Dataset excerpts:
|---|
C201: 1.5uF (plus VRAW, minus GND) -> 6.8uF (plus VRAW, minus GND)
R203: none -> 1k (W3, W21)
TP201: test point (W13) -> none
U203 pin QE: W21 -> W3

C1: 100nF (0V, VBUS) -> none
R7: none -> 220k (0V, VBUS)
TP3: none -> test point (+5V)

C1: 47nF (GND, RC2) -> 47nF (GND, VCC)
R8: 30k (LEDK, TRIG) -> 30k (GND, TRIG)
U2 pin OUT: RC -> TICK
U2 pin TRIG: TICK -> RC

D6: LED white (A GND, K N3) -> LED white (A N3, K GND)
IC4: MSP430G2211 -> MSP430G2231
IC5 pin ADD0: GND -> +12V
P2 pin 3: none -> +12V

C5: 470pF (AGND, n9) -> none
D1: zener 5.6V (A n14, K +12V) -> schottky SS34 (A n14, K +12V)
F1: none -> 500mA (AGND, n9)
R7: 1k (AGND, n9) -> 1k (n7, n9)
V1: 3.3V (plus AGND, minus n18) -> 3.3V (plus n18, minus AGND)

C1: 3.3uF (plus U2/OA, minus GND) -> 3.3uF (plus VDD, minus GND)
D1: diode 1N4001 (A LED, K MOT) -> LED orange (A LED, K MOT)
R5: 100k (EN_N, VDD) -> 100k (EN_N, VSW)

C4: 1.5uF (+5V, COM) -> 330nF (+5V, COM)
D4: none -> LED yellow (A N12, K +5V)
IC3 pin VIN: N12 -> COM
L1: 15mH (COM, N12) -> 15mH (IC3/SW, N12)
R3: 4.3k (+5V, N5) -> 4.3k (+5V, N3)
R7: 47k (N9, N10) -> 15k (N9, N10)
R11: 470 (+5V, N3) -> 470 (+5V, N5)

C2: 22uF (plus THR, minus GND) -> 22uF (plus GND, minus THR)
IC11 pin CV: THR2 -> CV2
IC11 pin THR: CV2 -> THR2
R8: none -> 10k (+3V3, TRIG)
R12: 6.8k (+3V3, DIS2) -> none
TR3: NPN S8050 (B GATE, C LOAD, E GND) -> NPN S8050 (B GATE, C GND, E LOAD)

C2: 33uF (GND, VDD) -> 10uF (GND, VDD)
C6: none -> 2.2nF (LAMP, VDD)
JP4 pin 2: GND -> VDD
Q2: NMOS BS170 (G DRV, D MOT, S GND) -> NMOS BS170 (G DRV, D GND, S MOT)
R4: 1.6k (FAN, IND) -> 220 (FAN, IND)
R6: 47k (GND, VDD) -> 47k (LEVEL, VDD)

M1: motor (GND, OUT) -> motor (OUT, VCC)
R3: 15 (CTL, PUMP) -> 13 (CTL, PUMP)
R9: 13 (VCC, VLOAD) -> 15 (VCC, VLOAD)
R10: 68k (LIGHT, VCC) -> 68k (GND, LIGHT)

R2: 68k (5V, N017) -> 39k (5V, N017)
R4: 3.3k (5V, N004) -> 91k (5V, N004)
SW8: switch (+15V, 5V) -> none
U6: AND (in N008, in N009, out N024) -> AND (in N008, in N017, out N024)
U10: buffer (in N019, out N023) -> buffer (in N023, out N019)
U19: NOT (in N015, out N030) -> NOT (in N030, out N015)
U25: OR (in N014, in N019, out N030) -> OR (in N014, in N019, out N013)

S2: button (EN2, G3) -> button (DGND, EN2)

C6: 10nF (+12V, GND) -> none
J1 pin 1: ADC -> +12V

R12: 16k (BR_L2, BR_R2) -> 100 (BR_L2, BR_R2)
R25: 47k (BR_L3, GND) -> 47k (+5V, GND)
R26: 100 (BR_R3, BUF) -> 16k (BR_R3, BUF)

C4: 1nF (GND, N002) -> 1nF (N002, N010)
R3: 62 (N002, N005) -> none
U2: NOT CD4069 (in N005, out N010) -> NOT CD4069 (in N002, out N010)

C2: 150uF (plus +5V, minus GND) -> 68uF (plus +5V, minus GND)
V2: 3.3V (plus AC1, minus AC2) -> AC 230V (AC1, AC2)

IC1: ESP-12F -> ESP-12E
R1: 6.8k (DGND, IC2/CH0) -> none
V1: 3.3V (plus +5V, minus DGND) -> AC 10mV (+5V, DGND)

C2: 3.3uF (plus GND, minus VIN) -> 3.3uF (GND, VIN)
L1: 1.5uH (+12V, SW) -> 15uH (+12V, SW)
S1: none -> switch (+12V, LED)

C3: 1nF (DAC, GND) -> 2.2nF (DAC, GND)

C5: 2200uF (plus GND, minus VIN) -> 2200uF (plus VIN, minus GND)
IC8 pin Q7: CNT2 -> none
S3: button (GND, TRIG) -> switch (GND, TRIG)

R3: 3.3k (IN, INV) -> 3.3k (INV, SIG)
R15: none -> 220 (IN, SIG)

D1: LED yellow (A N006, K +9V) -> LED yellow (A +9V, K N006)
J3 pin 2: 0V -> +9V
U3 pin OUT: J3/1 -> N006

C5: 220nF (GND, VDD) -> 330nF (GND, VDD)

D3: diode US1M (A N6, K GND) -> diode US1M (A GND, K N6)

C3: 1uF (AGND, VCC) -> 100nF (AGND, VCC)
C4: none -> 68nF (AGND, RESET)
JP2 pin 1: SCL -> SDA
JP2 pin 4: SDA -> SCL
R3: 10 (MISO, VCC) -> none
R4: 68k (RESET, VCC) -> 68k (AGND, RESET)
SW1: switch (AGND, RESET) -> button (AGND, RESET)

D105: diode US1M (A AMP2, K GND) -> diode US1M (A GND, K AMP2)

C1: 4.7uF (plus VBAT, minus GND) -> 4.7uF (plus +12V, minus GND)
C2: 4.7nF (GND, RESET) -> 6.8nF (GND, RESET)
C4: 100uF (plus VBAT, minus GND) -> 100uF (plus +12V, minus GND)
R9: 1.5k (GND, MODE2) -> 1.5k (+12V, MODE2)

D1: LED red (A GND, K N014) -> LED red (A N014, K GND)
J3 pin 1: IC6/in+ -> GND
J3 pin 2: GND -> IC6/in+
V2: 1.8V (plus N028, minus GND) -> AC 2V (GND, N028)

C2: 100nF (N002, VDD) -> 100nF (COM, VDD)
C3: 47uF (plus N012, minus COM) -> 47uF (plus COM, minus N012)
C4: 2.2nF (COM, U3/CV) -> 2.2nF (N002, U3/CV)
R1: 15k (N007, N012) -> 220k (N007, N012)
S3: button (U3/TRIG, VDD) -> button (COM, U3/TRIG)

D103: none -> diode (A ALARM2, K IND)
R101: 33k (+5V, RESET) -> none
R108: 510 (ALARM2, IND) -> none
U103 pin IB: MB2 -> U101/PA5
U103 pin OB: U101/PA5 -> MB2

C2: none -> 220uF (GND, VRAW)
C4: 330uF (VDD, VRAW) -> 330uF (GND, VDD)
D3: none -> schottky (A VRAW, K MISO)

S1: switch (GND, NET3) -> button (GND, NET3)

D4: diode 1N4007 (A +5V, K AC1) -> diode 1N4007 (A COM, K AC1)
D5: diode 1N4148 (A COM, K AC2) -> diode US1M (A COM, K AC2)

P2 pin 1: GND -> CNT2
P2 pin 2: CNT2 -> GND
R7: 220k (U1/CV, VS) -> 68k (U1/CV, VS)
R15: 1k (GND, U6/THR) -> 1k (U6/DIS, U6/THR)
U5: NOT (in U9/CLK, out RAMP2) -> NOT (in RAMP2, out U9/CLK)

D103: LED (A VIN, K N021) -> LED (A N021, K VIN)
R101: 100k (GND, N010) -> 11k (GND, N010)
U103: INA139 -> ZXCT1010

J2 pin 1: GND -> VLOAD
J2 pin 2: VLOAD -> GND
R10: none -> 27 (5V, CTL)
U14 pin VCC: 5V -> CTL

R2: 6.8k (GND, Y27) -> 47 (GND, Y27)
|---|
__REQUIRED WORK__:
Give the data again, exactly as it stands.

__EXPECTED ANSWER__:
C201: 1.5uF (plus VRAW, minus GND) -> 6.8uF (plus VRAW, minus GND)
R203: none -> 1k (W3, W21)
TP201: test point (W13) -> none
U203 pin QE: W21 -> W3

C1: 100nF (0V, VBUS) -> none
R7: none -> 220k (0V, VBUS)
TP3: none -> test point (+5V)

C1: 47nF (GND, RC2) -> 47nF (GND, VCC)
R8: 30k (LEDK, TRIG) -> 30k (GND, TRIG)
U2 pin OUT: RC -> TICK
U2 pin TRIG: TICK -> RC

D6: LED white (A GND, K N3) -> LED white (A N3, K GND)
IC4: MSP430G2211 -> MSP430G2231
IC5 pin ADD0: GND -> +12V
P2 pin 3: none -> +12V

C5: 470pF (AGND, n9) -> none
D1: zener 5.6V (A n14, K +12V) -> schottky SS34 (A n14, K +12V)
F1: none -> 500mA (AGND, n9)
R7: 1k (AGND, n9) -> 1k (n7, n9)
V1: 3.3V (plus AGND, minus n18) -> 3.3V (plus n18, minus AGND)

C1: 3.3uF (plus U2/OA, minus GND) -> 3.3uF (plus VDD, minus GND)
D1: diode 1N4001 (A LED, K MOT) -> LED orange (A LED, K MOT)
R5: 100k (EN_N, VDD) -> 100k (EN_N, VSW)

C4: 1.5uF (+5V, COM) -> 330nF (+5V, COM)
D4: none -> LED yellow (A N12, K +5V)
IC3 pin VIN: N12 -> COM
L1: 15mH (COM, N12) -> 15mH (IC3/SW, N12)
R3: 4.3k (+5V, N5) -> 4.3k (+5V, N3)
R7: 47k (N9, N10) -> 15k (N9, N10)
R11: 470 (+5V, N3) -> 470 (+5V, N5)

C2: 22uF (plus THR, minus GND) -> 22uF (plus GND, minus THR)
IC11 pin CV: THR2 -> CV2
IC11 pin THR: CV2 -> THR2
R8: none -> 10k (+3V3, TRIG)
R12: 6.8k (+3V3, DIS2) -> none
TR3: NPN S8050 (B GATE, C LOAD, E GND) -> NPN S8050 (B GATE, C GND, E LOAD)

C2: 33uF (GND, VDD) -> 10uF (GND, VDD)
C6: none -> 2.2nF (LAMP, VDD)
JP4 pin 2: GND -> VDD
Q2: NMOS BS170 (G DRV, D MOT, S GND) -> NMOS BS170 (G DRV, D GND, S MOT)
R4: 1.6k (FAN, IND) -> 220 (FAN, IND)
R6: 47k (GND, VDD) -> 47k (LEVEL, VDD)

M1: motor (GND, OUT) -> motor (OUT, VCC)
R3: 15 (CTL, PUMP) -> 13 (CTL, PUMP)
R9: 13 (VCC, VLOAD) -> 15 (VCC, VLOAD)
R10: 68k (LIGHT, VCC) -> 68k (GND, LIGHT)

R2: 68k (5V, N017) -> 39k (5V, N017)
R4: 3.3k (5V, N004) -> 91k (5V, N004)
SW8: switch (+15V, 5V) -> none
U6: AND (in N008, in N009, out N024) -> AND (in N008, in N017, out N024)
U10: buffer (in N019, out N023) -> buffer (in N023, out N019)
U19: NOT (in N015, out N030) -> NOT (in N030, out N015)
U25: OR (in N014, in N019, out N030) -> OR (in N014, in N019, out N013)

S2: button (EN2, G3) -> button (DGND, EN2)

C6: 10nF (+12V, GND) -> none
J1 pin 1: ADC -> +12V

R12: 16k (BR_L2, BR_R2) -> 100 (BR_L2, BR_R2)
R25: 47k (BR_L3, GND) -> 47k (+5V, GND)
R26: 100 (BR_R3, BUF) -> 16k (BR_R3, BUF)

C4: 1nF (GND, N002) -> 1nF (N002, N010)
R3: 62 (N002, N005) -> none
U2: NOT CD4069 (in N005, out N010) -> NOT CD4069 (in N002, out N010)

C2: 150uF (plus +5V, minus GND) -> 68uF (plus +5V, minus GND)
V2: 3.3V (plus AC1, minus AC2) -> AC 230V (AC1, AC2)

IC1: ESP-12F -> ESP-12E
R1: 6.8k (DGND, IC2/CH0) -> none
V1: 3.3V (plus +5V, minus DGND) -> AC 10mV (+5V, DGND)

C2: 3.3uF (plus GND, minus VIN) -> 3.3uF (GND, VIN)
L1: 1.5uH (+12V, SW) -> 15uH (+12V, SW)
S1: none -> switch (+12V, LED)

C3: 1nF (DAC, GND) -> 2.2nF (DAC, GND)

C5: 2200uF (plus GND, minus VIN) -> 2200uF (plus VIN, minus GND)
IC8 pin Q7: CNT2 -> none
S3: button (GND, TRIG) -> switch (GND, TRIG)

R3: 3.3k (IN, INV) -> 3.3k (INV, SIG)
R15: none -> 220 (IN, SIG)

D1: LED yellow (A N006, K +9V) -> LED yellow (A +9V, K N006)
J3 pin 2: 0V -> +9V
U3 pin OUT: J3/1 -> N006

C5: 220nF (GND, VDD) -> 330nF (GND, VDD)

D3: diode US1M (A N6, K GND) -> diode US1M (A GND, K N6)

C3: 1uF (AGND, VCC) -> 100nF (AGND, VCC)
C4: none -> 68nF (AGND, RESET)
JP2 pin 1: SCL -> SDA
JP2 pin 4: SDA -> SCL
R3: 10 (MISO, VCC) -> none
R4: 68k (RESET, VCC) -> 68k (AGND, RESET)
SW1: switch (AGND, RESET) -> button (AGND, RESET)

D105: diode US1M (A AMP2, K GND) -> diode US1M (A GND, K AMP2)

C1: 4.7uF (plus VBAT, minus GND) -> 4.7uF (plus +12V, minus GND)
C2: 4.7nF (GND, RESET) -> 6.8nF (GND, RESET)
C4: 100uF (plus VBAT, minus GND) -> 100uF (plus +12V, minus GND)
R9: 1.5k (GND, MODE2) -> 1.5k (+12V, MODE2)

D1: LED red (A GND, K N014) -> LED red (A N014, K GND)
J3 pin 1: IC6/in+ -> GND
J3 pin 2: GND -> IC6/in+
V2: 1.8V (plus N028, minus GND) -> AC 2V (GND, N028)

C2: 100nF (N002, VDD) -> 100nF (COM, VDD)
C3: 47uF (plus N012, minus COM) -> 47uF (plus COM, minus N012)
C4: 2.2nF (COM, U3/CV) -> 2.2nF (N002, U3/CV)
R1: 15k (N007, N012) -> 220k (N007, N012)
S3: button (U3/TRIG, VDD) -> button (COM, U3/TRIG)

D103: none -> diode (A ALARM2, K IND)
R101: 33k (+5V, RESET) -> none
R108: 510 (ALARM2, IND) -> none
U103 pin IB: MB2 -> U101/PA5
U103 pin OB: U101/PA5 -> MB2

C2: none -> 220uF (GND, VRAW)
C4: 330uF (VDD, VRAW) -> 330uF (GND, VDD)
D3: none -> schottky (A VRAW, K MISO)

S1: switch (GND, NET3) -> button (GND, NET3)

D4: diode 1N4007 (A +5V, K AC1) -> diode 1N4007 (A COM, K AC1)
D5: diode 1N4148 (A COM, K AC2) -> diode US1M (A COM, K AC2)

P2 pin 1: GND -> CNT2
P2 pin 2: CNT2 -> GND
R7: 220k (U1/CV, VS) -> 68k (U1/CV, VS)
R15: 1k (GND, U6/THR) -> 1k (U6/DIS, U6/THR)
U5: NOT (in U9/CLK, out RAMP2) -> NOT (in RAMP2, out U9/CLK)

D103: LED (A VIN, K N021) -> LED (A N021, K VIN)
R101: 100k (GND, N010) -> 11k (GND, N010)
U103: INA139 -> ZXCT1010

J2 pin 1: GND -> VLOAD
J2 pin 2: VLOAD -> GND
R10: none -> 27 (5V, CTL)
U14 pin VCC: 5V -> CTL

R2: 6.8k (GND, Y27) -> 47 (GND, Y27)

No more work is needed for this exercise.